Source records
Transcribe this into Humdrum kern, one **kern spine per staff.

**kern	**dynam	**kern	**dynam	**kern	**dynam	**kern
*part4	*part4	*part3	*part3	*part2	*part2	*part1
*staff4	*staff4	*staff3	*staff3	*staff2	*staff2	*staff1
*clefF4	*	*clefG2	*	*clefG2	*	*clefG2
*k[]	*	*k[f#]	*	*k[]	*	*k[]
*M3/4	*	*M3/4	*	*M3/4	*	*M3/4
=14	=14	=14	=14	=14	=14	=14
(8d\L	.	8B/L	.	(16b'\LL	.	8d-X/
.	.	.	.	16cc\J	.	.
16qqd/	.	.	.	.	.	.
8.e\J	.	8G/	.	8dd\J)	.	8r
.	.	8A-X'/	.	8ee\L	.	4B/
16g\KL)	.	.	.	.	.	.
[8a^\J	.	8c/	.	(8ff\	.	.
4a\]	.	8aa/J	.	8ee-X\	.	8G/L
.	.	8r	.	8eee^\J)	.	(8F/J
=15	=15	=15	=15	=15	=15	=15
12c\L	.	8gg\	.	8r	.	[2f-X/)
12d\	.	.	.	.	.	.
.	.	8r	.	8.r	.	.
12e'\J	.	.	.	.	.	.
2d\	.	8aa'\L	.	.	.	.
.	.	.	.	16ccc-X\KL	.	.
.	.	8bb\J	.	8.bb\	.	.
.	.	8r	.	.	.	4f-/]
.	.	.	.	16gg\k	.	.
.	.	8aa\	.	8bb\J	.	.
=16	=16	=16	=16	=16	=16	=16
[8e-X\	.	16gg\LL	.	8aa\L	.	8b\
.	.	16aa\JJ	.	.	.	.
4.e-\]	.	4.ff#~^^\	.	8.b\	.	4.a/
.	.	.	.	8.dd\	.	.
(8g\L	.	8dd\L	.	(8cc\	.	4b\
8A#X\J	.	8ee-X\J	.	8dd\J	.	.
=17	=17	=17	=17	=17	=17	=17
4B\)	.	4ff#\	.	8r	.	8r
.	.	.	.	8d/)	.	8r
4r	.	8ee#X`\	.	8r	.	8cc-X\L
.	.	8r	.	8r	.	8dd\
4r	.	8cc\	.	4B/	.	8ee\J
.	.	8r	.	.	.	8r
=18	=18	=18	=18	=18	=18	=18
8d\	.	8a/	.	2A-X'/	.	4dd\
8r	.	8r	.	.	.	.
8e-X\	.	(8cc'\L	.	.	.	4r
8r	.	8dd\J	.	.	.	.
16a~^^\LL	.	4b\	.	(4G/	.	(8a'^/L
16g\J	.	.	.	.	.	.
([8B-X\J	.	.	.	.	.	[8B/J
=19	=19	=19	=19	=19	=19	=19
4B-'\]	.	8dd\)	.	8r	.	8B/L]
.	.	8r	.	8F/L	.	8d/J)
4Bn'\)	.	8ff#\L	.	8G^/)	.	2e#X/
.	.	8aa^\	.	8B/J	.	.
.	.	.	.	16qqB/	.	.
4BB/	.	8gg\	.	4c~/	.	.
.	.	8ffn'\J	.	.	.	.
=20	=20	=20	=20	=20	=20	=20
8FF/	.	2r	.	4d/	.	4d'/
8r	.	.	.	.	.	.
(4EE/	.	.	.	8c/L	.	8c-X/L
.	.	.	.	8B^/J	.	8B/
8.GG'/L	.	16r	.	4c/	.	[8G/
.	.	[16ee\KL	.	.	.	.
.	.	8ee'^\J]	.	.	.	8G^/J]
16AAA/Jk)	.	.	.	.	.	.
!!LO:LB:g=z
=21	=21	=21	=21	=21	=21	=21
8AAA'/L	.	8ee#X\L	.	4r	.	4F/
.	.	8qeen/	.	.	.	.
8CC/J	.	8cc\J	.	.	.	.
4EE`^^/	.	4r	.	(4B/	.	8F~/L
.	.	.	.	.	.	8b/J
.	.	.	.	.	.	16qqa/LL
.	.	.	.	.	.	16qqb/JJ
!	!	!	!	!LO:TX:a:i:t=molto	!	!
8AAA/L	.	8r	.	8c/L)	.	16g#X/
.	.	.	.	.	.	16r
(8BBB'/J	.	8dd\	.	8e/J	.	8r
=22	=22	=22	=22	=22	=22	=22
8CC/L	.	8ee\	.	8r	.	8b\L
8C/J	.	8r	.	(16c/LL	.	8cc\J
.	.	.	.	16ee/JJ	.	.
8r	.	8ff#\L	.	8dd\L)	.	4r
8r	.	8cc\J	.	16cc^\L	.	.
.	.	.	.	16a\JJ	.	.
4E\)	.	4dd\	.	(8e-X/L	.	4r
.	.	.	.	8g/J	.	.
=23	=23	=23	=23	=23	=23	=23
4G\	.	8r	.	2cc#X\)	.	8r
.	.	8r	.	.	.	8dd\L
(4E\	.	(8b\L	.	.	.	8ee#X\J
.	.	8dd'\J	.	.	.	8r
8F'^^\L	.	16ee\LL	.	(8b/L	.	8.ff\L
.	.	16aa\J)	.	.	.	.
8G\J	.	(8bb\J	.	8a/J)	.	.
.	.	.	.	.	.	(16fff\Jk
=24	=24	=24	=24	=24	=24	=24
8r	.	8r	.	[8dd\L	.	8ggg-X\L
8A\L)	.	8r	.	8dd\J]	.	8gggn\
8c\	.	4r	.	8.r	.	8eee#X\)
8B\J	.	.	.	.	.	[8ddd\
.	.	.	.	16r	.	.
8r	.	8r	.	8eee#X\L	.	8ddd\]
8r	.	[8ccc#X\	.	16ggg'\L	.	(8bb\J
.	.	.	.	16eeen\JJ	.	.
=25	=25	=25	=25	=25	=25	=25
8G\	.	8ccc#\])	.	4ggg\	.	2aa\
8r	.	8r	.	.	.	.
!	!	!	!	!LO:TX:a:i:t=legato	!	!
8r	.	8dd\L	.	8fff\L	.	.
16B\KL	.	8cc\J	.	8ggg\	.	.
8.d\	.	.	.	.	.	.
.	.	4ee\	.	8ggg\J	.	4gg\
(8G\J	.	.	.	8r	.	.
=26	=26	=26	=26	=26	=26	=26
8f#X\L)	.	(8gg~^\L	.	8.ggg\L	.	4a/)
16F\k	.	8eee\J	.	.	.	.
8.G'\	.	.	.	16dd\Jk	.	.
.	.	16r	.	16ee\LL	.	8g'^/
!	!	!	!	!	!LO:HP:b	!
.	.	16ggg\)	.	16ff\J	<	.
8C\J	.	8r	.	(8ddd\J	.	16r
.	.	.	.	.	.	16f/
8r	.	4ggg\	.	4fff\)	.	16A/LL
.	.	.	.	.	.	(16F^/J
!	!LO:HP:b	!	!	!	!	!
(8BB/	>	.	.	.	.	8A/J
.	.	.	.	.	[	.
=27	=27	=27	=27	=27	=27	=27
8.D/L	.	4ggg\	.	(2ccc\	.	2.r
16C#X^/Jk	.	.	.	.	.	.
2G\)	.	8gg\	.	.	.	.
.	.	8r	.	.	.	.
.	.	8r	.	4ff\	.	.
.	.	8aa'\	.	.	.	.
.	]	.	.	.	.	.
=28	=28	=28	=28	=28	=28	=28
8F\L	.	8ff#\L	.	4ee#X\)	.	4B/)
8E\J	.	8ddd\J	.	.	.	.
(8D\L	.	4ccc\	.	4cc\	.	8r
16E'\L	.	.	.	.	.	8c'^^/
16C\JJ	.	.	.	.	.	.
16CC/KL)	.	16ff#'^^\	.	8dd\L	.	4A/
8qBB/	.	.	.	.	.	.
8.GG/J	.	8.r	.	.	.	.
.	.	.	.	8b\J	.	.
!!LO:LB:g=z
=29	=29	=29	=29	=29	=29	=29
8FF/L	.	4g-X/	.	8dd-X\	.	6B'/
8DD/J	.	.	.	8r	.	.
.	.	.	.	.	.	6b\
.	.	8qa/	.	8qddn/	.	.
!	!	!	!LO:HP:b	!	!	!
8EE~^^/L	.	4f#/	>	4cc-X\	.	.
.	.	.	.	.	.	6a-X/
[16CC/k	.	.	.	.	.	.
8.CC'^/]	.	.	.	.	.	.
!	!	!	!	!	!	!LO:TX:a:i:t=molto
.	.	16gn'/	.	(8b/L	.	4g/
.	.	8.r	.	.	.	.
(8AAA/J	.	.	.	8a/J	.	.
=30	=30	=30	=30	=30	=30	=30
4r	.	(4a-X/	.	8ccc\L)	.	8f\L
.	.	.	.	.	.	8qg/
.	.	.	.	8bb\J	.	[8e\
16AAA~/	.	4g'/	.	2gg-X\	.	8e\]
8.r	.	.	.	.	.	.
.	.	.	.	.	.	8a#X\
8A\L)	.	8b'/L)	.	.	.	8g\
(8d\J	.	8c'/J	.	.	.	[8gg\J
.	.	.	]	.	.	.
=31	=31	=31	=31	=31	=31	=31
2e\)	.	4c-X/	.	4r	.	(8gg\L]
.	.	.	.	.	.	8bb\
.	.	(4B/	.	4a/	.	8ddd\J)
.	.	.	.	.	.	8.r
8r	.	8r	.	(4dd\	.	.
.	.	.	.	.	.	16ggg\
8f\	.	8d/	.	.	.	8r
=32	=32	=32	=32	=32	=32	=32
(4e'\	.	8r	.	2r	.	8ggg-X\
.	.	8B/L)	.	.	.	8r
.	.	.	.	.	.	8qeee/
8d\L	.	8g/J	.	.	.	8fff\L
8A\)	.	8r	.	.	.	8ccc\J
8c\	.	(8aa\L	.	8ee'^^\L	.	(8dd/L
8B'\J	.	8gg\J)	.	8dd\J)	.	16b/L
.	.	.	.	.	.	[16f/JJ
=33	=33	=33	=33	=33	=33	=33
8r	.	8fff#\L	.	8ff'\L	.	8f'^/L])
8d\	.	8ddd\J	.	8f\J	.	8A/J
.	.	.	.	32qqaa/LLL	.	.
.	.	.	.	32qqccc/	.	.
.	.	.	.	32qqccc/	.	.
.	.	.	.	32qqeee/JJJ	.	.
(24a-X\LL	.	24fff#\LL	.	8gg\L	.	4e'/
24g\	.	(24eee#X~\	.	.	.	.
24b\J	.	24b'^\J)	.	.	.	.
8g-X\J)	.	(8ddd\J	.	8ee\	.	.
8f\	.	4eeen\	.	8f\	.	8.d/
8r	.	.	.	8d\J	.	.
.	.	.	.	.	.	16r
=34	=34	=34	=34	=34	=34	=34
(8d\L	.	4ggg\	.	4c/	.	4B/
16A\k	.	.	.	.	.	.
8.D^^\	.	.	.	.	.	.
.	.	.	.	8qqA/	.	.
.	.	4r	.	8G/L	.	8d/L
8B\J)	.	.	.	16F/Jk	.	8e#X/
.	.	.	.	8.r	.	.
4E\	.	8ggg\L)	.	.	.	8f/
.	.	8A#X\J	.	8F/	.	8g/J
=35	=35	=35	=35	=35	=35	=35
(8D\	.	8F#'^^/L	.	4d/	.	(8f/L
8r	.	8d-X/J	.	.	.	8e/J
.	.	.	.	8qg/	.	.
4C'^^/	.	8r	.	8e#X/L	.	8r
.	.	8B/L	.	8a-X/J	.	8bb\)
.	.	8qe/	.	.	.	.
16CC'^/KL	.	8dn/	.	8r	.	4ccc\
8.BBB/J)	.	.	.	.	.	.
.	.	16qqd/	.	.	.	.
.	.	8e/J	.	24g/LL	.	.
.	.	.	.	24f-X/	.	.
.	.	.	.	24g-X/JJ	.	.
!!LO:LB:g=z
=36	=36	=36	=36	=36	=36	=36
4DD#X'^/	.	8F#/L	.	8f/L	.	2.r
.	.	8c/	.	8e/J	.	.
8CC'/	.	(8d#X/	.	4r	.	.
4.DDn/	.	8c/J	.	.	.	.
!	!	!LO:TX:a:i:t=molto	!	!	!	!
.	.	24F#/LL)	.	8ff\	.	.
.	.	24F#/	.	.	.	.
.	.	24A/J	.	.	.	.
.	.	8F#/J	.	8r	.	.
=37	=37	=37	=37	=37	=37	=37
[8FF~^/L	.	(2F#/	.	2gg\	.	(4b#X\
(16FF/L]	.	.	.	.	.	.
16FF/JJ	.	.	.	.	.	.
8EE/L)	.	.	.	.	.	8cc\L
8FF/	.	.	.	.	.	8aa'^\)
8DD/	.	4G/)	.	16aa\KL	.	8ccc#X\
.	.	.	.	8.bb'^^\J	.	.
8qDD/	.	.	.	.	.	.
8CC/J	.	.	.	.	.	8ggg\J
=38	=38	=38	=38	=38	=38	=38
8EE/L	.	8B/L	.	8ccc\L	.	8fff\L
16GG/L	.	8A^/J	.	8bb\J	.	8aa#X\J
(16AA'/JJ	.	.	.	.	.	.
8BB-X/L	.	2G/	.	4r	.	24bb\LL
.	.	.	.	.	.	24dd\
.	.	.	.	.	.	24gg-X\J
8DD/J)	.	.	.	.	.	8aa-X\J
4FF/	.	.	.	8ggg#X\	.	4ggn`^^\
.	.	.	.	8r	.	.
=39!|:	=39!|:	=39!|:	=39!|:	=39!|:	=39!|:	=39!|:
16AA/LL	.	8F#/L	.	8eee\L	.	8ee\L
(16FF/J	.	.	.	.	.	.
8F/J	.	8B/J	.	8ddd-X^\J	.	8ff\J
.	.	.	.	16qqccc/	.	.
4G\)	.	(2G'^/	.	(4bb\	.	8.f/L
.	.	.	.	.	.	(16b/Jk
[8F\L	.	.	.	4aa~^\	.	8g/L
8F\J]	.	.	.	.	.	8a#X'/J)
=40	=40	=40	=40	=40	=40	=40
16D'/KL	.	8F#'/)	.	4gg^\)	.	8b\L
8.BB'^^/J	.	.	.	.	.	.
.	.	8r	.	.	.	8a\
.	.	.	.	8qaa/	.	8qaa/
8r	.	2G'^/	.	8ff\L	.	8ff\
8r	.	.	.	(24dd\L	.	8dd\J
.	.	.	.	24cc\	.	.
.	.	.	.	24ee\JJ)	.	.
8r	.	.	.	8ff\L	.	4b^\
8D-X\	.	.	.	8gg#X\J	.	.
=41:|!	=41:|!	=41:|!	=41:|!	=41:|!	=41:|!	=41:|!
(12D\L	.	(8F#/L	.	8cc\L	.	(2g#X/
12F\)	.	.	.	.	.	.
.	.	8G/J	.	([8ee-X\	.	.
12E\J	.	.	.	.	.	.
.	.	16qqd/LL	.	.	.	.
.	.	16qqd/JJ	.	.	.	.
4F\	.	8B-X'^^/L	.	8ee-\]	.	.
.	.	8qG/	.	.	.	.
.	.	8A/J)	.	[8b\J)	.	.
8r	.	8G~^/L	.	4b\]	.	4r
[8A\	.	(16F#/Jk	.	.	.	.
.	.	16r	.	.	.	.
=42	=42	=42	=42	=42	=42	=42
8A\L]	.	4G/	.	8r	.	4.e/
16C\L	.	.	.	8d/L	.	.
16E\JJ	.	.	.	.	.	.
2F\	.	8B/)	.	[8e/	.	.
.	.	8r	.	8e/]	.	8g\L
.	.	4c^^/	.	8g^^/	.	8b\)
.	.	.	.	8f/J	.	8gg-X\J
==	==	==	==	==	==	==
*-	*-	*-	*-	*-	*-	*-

Problem
Gather every line of the entries above that contains the string "kern", and treat uppercase and lowercase as different.

Solution for this exercise
Transcribe this into Humdrum kern, one **kern spine per staff.
**kern	**dynam	**kern	**dynam	**kern	**dynam	**kern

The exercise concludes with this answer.